**Goal of the exercise**
Go to the line that includes "BT1 pin VCC: 3V3 -> none" and retype it, then every line after it to the end of the data, adding nothing.

Difference listings

========================================================================

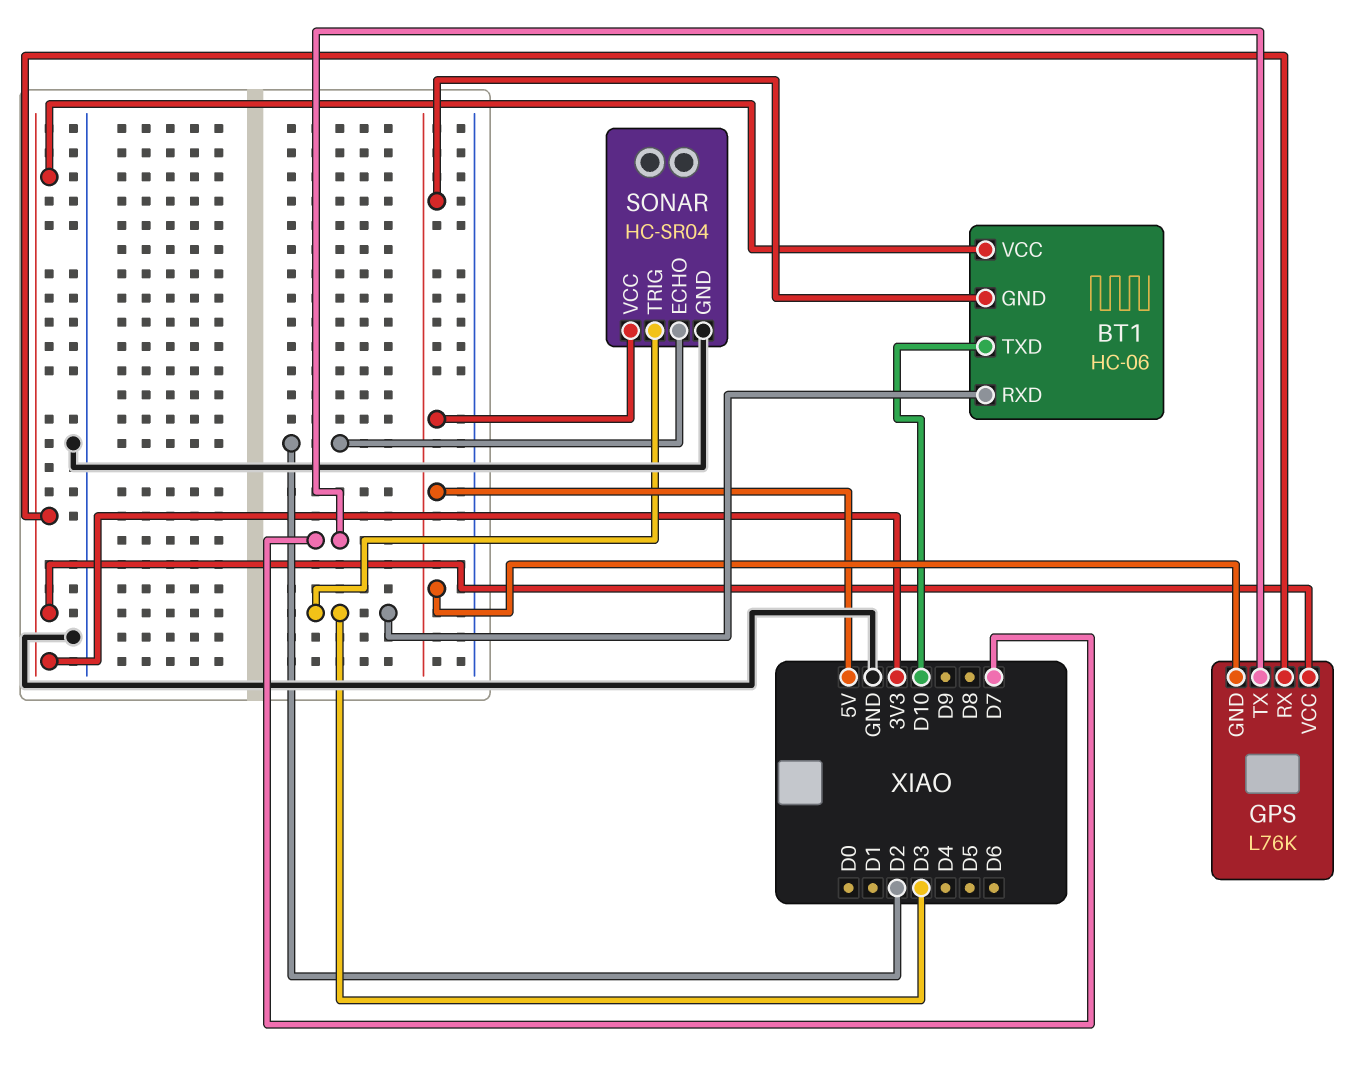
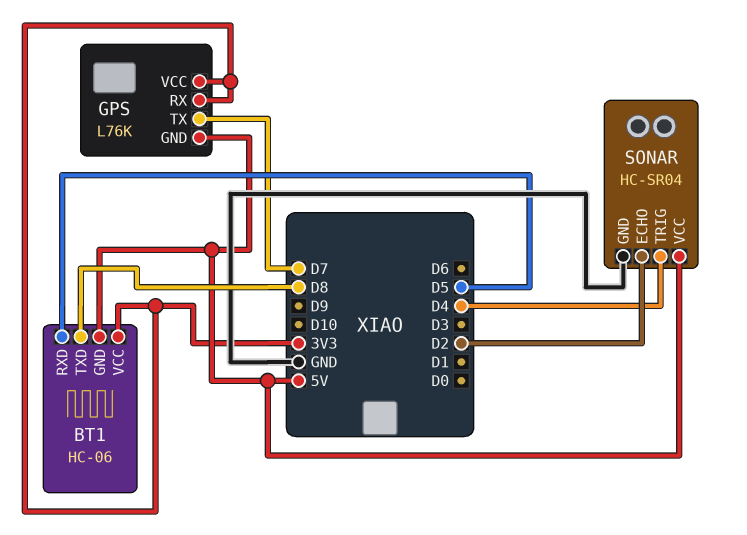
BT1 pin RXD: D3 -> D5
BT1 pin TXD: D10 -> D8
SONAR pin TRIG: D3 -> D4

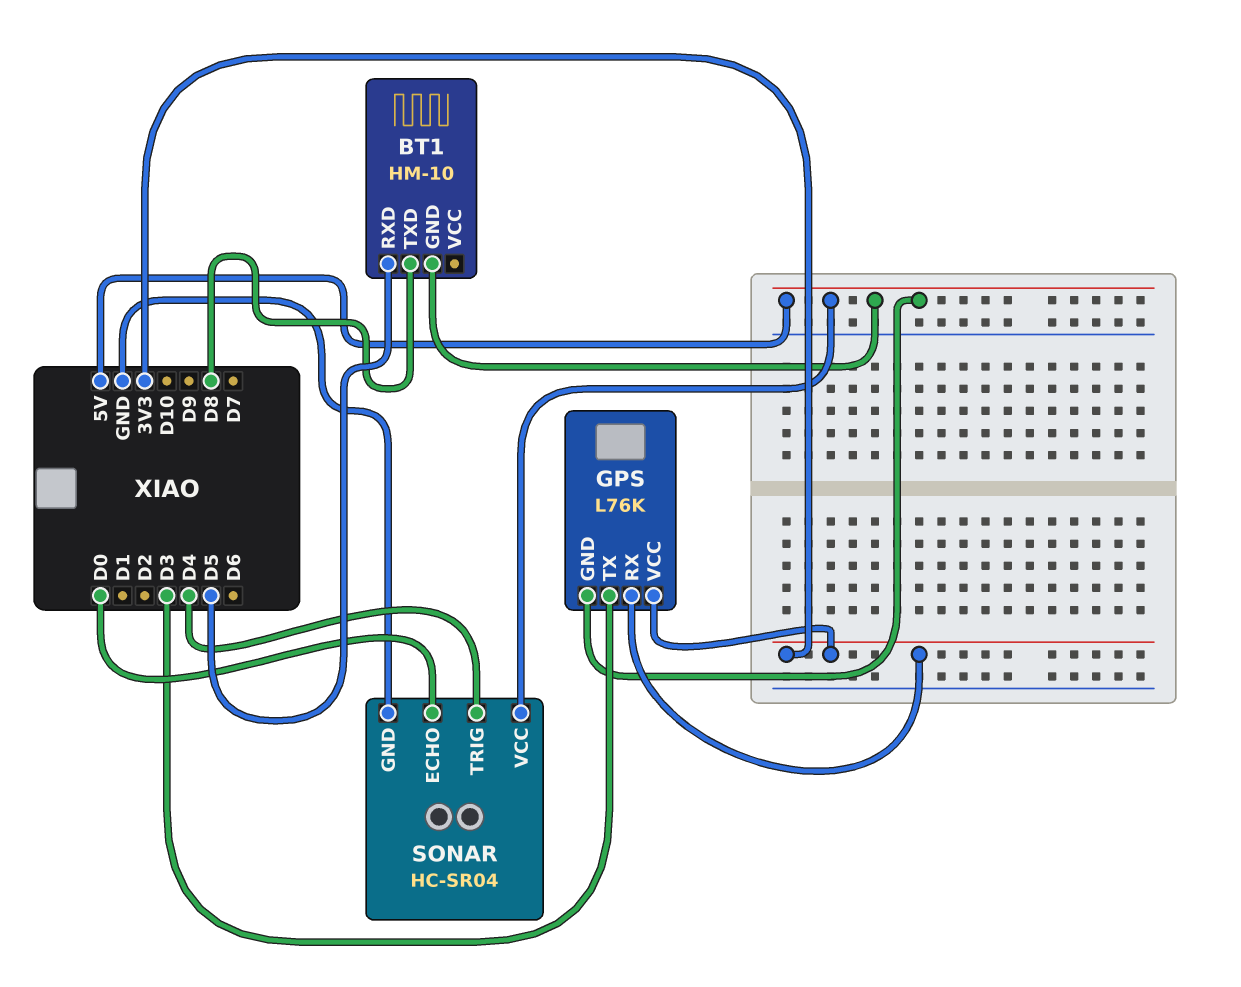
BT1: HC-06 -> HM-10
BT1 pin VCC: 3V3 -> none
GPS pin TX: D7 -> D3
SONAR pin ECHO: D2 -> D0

========================================================================

**Answer box**
BT1 pin VCC: 3V3 -> none
GPS pin TX: D7 -> D3
SONAR pin ECHO: D2 -> D0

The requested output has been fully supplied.